Beneath this line are the data; copy exactly the part of them that opens with the line containing "S101: button (AGND, N12)" and closes with the line containing "U3 pin IN: VBUS -> AC2", and only that part.

-- Dataset records follows --

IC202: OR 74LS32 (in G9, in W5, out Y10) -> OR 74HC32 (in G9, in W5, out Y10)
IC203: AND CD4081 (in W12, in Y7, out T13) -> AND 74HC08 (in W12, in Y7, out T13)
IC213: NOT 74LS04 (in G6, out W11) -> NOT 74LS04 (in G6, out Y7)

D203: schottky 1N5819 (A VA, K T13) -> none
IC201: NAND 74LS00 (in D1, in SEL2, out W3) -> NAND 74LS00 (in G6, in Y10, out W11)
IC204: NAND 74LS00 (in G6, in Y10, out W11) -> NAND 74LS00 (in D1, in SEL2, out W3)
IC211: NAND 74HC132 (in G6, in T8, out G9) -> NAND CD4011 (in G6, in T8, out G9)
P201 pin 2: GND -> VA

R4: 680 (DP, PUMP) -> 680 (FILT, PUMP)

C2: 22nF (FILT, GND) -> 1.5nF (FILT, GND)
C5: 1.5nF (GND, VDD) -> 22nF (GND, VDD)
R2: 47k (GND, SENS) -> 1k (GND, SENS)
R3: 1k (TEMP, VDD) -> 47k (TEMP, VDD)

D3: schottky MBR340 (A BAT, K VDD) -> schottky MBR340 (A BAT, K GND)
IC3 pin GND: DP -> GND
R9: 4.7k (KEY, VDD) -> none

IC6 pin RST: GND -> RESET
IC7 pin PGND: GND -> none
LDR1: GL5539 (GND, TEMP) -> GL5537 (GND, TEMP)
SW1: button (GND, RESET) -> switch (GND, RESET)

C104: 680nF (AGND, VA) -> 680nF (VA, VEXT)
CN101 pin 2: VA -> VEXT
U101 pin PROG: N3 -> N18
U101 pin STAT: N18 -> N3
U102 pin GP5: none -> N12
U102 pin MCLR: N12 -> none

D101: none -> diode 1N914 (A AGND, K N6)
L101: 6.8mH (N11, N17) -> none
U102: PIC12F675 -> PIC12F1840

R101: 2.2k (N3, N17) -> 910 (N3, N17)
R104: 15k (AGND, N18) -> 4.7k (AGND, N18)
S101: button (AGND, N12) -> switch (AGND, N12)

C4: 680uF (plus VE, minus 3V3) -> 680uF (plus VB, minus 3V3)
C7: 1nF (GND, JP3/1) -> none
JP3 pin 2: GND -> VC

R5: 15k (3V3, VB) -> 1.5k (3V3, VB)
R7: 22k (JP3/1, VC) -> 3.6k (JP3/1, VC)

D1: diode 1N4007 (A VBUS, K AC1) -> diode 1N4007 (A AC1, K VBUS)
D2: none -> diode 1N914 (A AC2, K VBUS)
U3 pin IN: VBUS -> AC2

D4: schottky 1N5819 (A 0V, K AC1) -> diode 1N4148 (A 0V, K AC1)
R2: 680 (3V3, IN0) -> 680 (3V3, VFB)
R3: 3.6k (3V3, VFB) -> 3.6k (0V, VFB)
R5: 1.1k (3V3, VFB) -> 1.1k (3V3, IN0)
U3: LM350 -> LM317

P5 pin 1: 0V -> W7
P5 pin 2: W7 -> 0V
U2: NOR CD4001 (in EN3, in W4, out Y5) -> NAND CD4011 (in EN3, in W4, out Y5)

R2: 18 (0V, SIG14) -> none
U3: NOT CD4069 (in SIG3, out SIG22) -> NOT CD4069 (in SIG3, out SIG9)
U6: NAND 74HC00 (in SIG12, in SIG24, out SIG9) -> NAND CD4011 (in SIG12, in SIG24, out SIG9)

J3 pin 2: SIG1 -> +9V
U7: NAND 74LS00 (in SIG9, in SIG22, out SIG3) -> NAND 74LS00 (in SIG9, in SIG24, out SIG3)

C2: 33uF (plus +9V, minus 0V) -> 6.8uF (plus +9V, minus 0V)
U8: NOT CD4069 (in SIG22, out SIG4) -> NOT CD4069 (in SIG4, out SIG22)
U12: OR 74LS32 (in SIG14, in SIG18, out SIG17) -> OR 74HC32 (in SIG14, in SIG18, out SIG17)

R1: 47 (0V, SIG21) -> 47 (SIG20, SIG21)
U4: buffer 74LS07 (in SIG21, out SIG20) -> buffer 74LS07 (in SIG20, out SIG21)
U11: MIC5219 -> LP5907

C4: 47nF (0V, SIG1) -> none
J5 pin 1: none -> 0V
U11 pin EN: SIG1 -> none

-- Dataset records concluded --

**Task answer:**
S101: button (AGND, N12) -> switch (AGND, N12)

C4: 680uF (plus VE, minus 3V3) -> 680uF (plus VB, minus 3V3)
C7: 1nF (GND, JP3/1) -> none
JP3 pin 2: GND -> VC

R5: 15k (3V3, VB) -> 1.5k (3V3, VB)
R7: 22k (JP3/1, VC) -> 3.6k (JP3/1, VC)

D1: diode 1N4007 (A VBUS, K AC1) -> diode 1N4007 (A AC1, K VBUS)
D2: none -> diode 1N914 (A AC2, K VBUS)
U3 pin IN: VBUS -> AC2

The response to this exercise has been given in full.